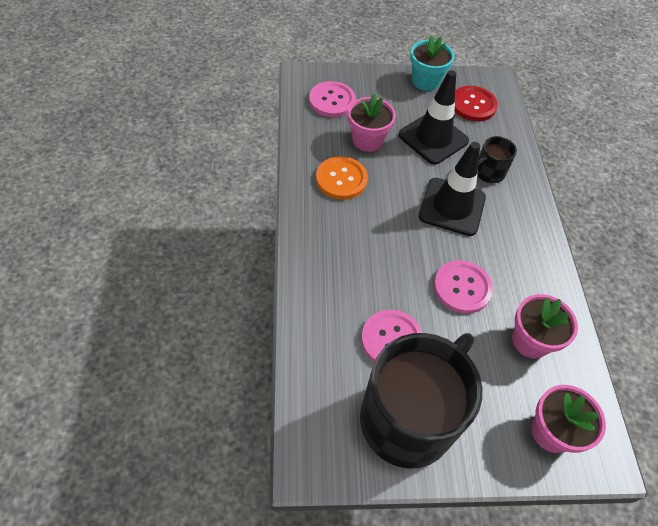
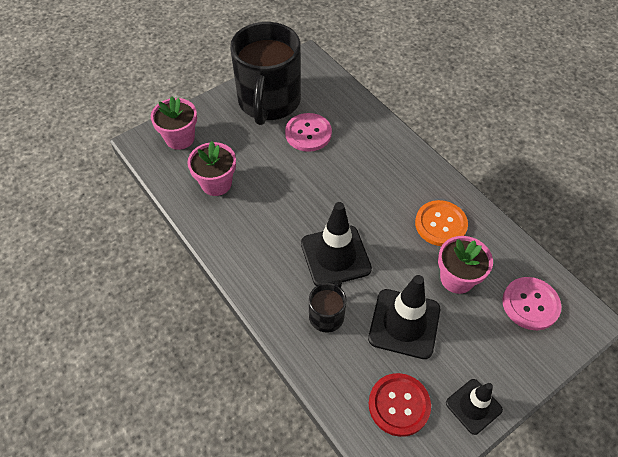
camera: 150 degrees right, 0 degrees up
turquoise flower pot [410,35,454,91] -> black traffic cone [446,379,503,435]
pink button [434,260,493,314] -> none

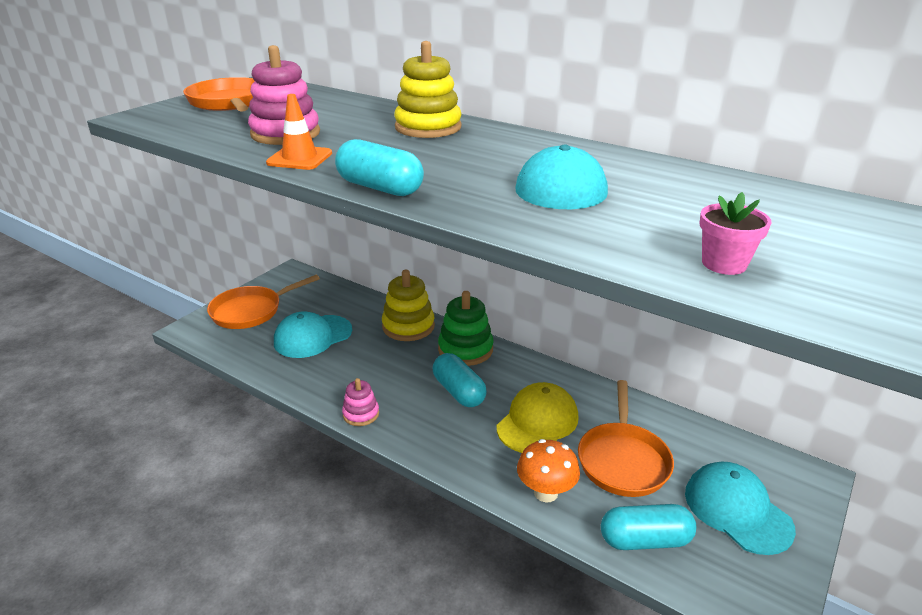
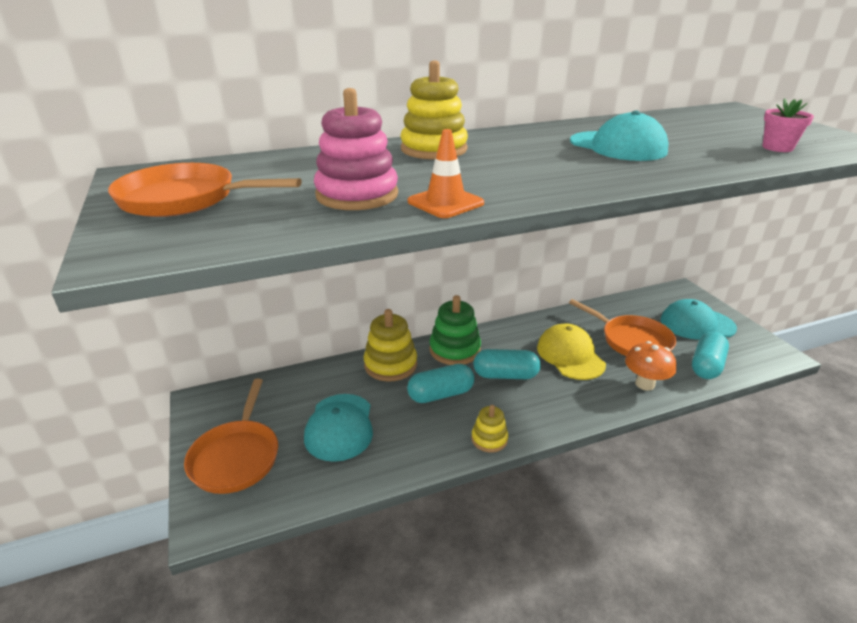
camera: 55 degrees left, 0 degrees up
turquoise capsule [335,139,424,196] -> turquoise capsule moved to [407,364,474,403]
pink stacking toy [342,378,379,426] -> yellow stacking toy [471,405,508,453]

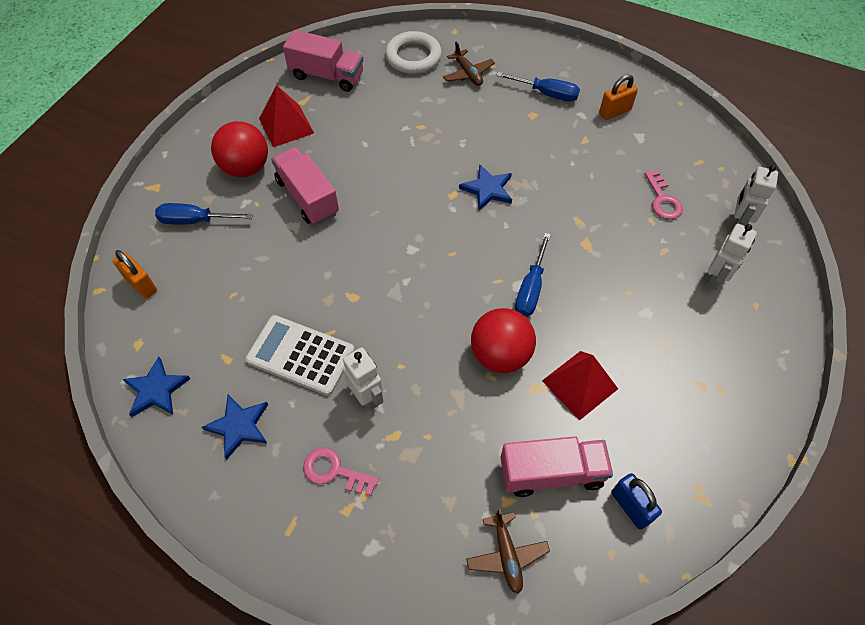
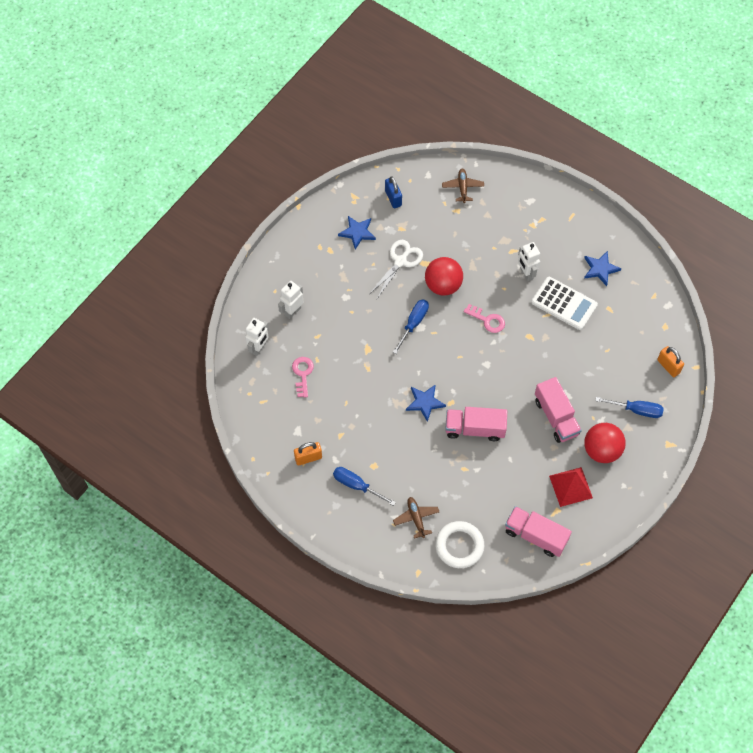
camera: 170 degrees left, 5 degrees up
blue star [123,356,190,417] -> blue star moved to [338,216,376,250]
pink key [303,448,379,496] -> pink key moved to [464,304,505,333]
pink truck [500,437,613,497] -> pink truck moved to [445,407,507,441]
red pyramid [542,351,618,421] -> white scissors [370,240,423,299]

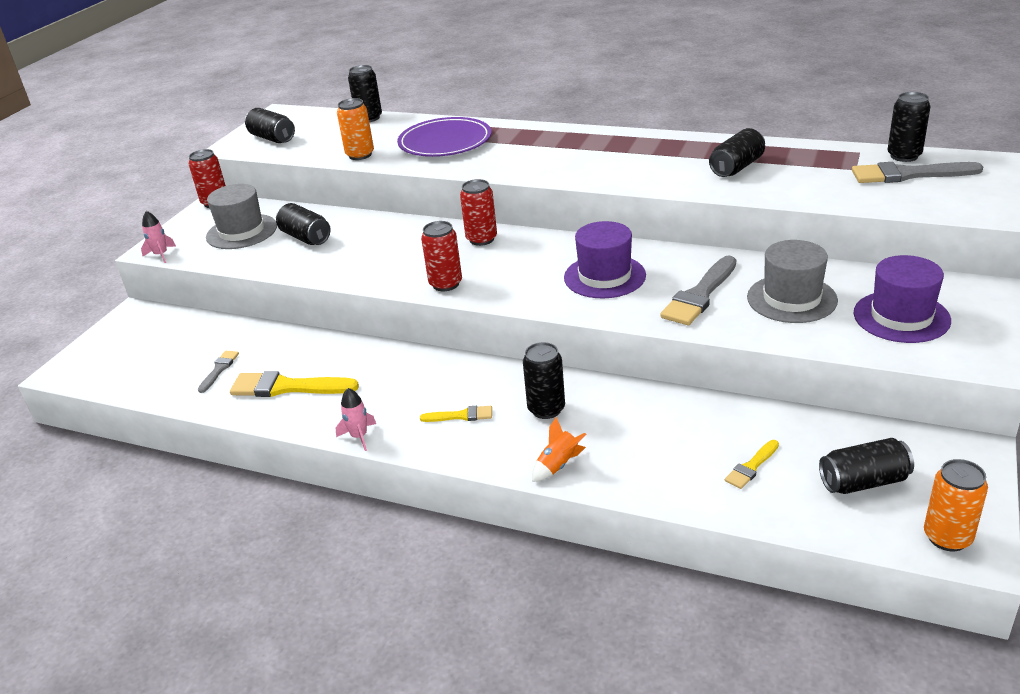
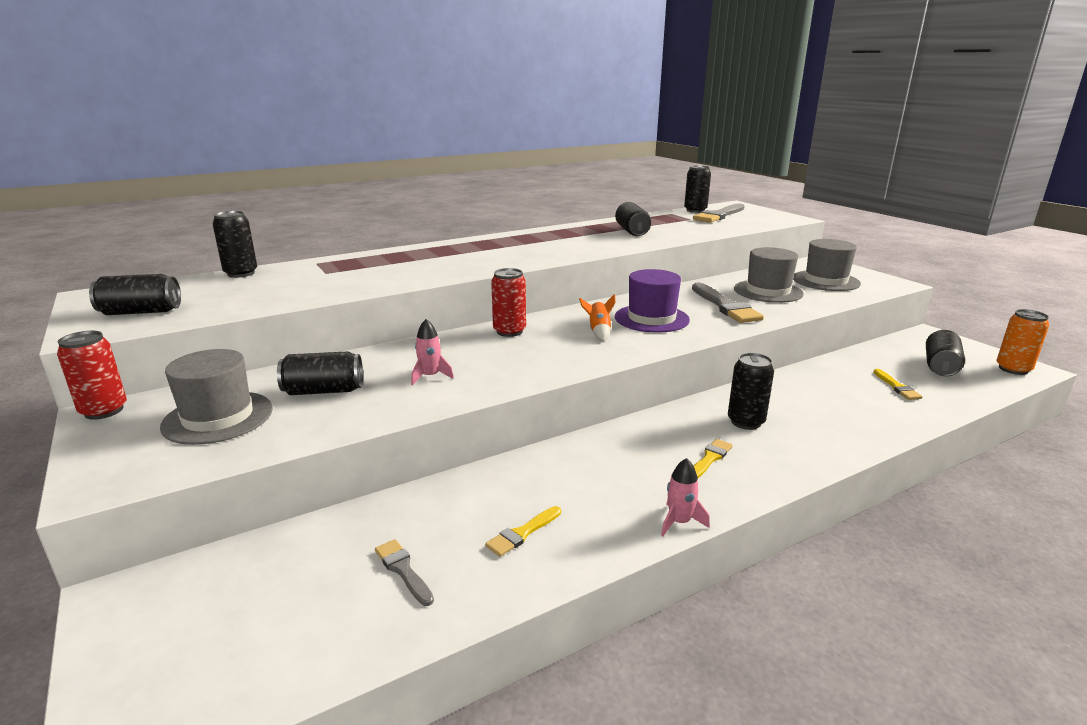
camera: 55 degrees left, 10 degrees down
pink rocket [141,211,176,263] -> pink rocket moved to [411,319,454,385]
yellow brush [230,371,359,397] -> yellow brush [485,506,561,557], size x0.53
orange can [337,98,374,160] -> none
purple plate [397,117,491,157] -> none
red can [421,221,462,291] -> none
orange rocket [532,417,586,482] -> orange rocket moved to [579,294,615,341]
purple hat [854,255,951,343] -> grey hat [793,239,861,291]

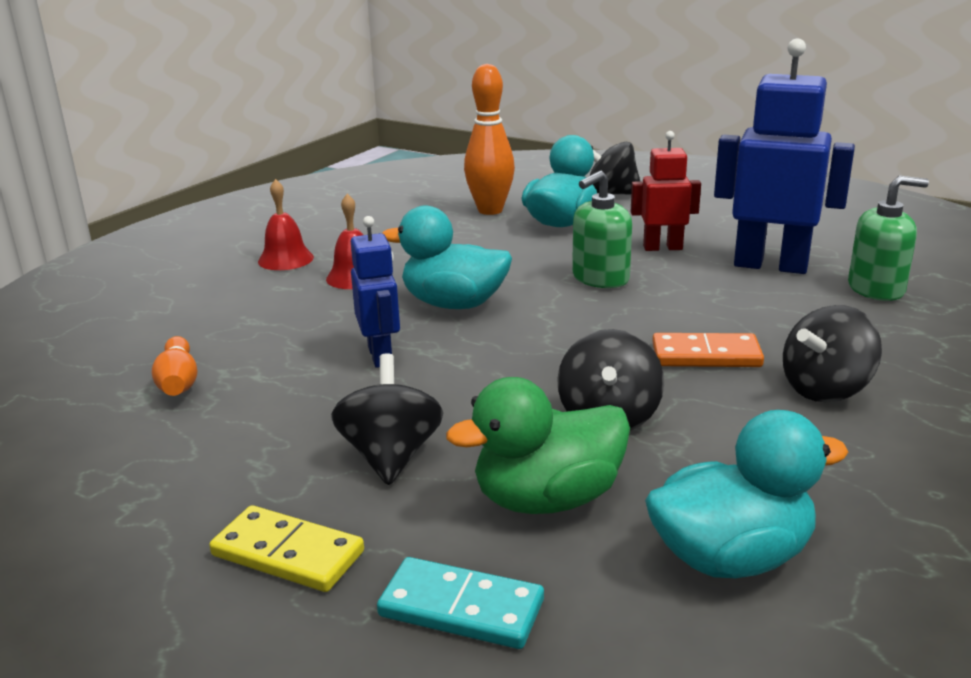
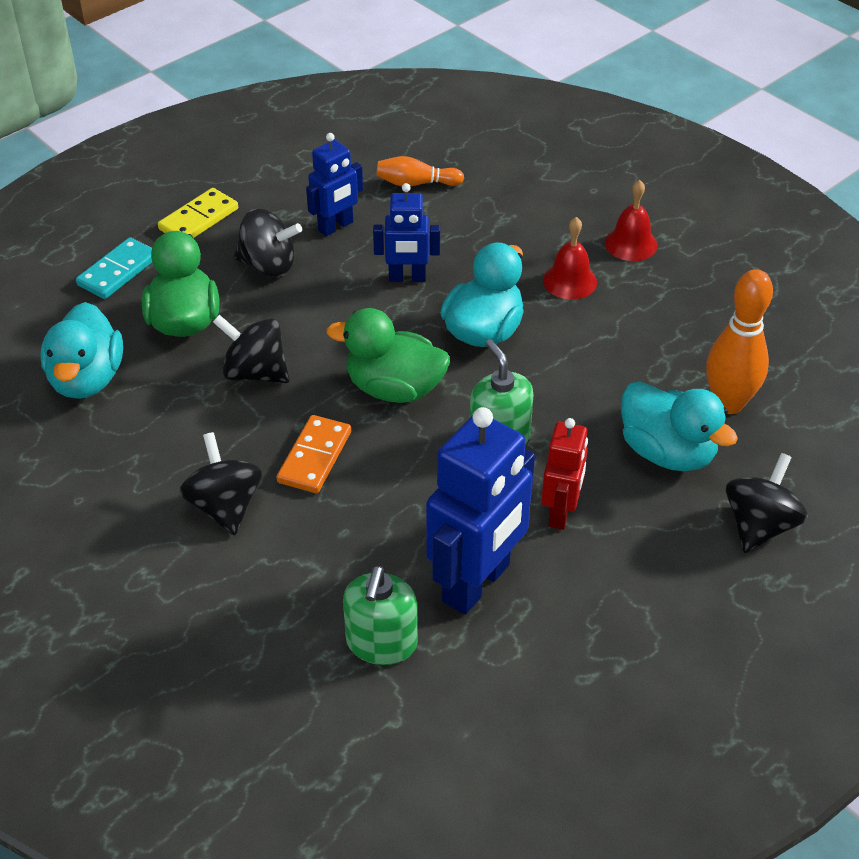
camera: 105 degrees right, 20 degrees up
none -> blue robot [306,133,363,236]
none -> green duck [327,308,450,403]

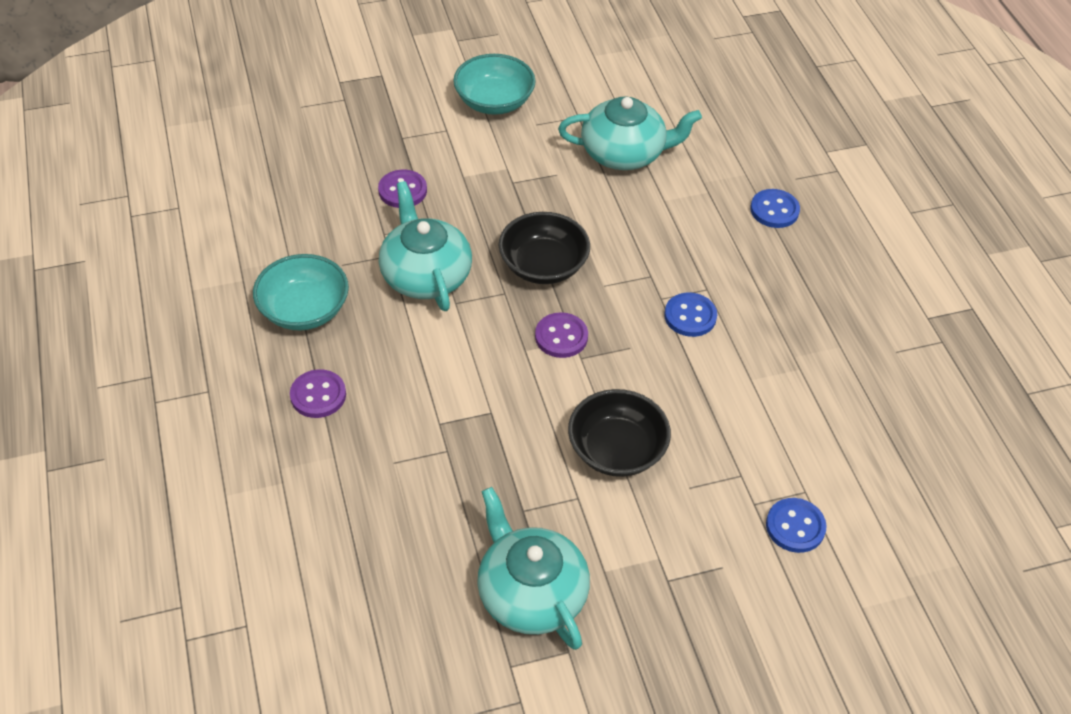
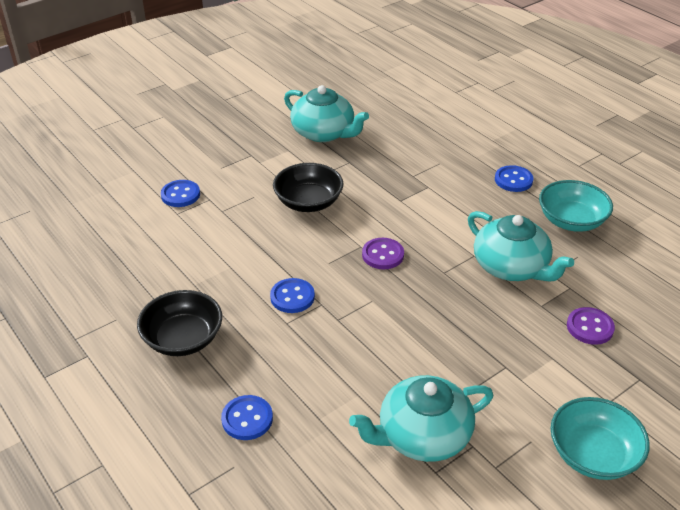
camera: 160 degrees right, 10 degrees down
purple button [290,369,346,418] -> blue button [495,165,534,192]
black bowl [499,212,590,284] -> black bowl moved to [137,290,222,356]

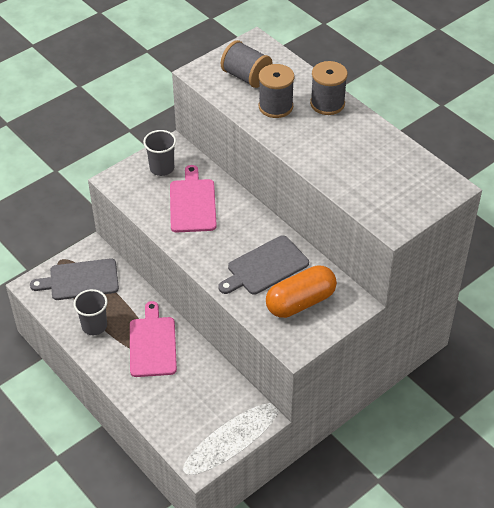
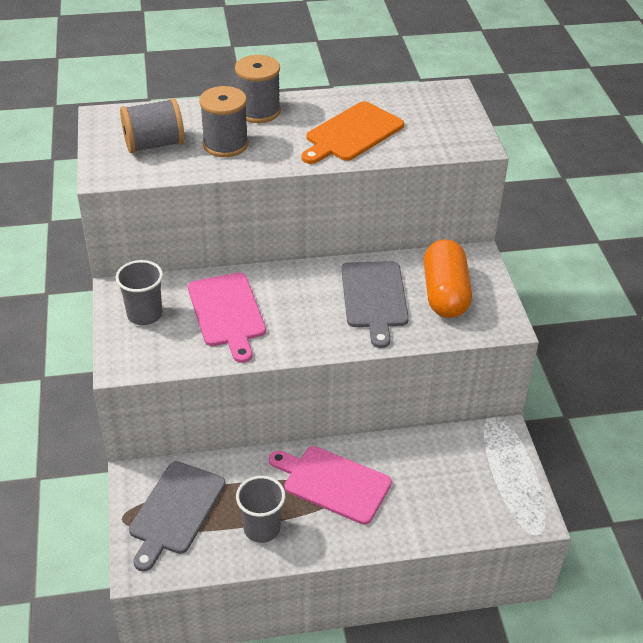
camera: 60 degrees left, 5 degrees down
pink cutting board [170,165,217,232] -> pink cutting board turned 135 degrees counterclockwise [188,273,266,363]
none -> orange cutting board [302,101,404,164]

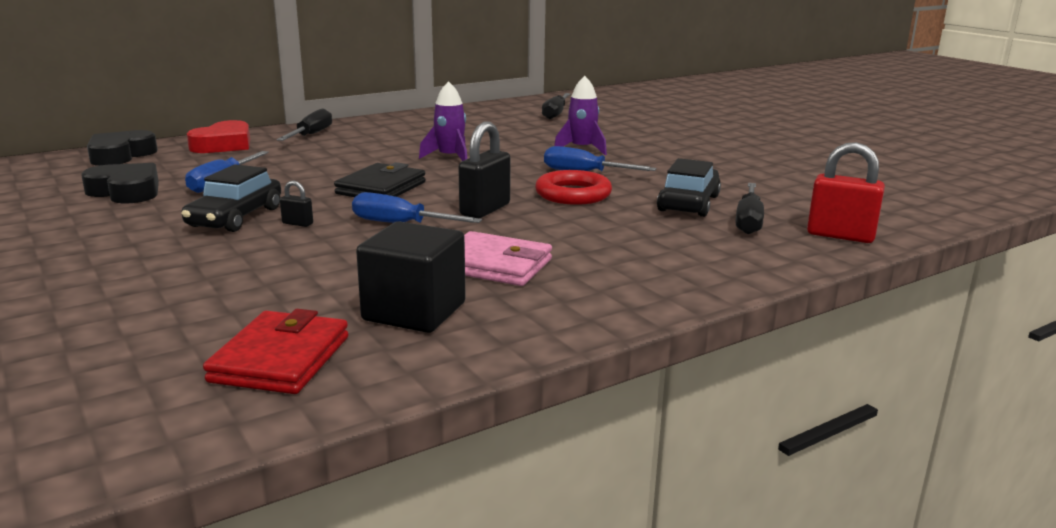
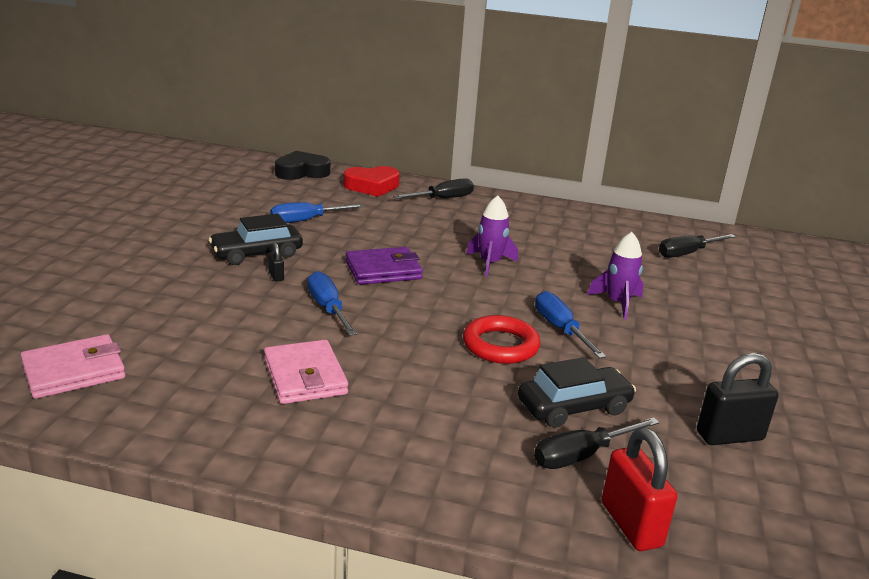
camera: 45 degrees right, 5 degrees up
black heart [81,163,159,204] -> none
red wallet [203,309,349,394] -> pink wallet [21,334,126,399]
black wallet [334,162,426,197] -> purple wallet [346,247,423,285]
black cube [356,221,466,333] -> none
black padlock [458,122,511,218] -> black padlock moved to [697,353,779,445]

(Aim of the exercise) Write out exactly, and nothing more than, the lines of the entries above from the line containing "none -> orange" through the final line; omit any pictures.

(Answer section)
none -> orange cutting board [302,101,404,164]

camera: 45 degrees right, 5 degrees up
black heart [81,163,159,204] -> none
red wallet [203,309,349,394] -> pink wallet [21,334,126,399]
black wallet [334,162,426,197] -> purple wallet [346,247,423,285]
black cube [356,221,466,333] -> none
black padlock [458,122,511,218] -> black padlock moved to [697,353,779,445]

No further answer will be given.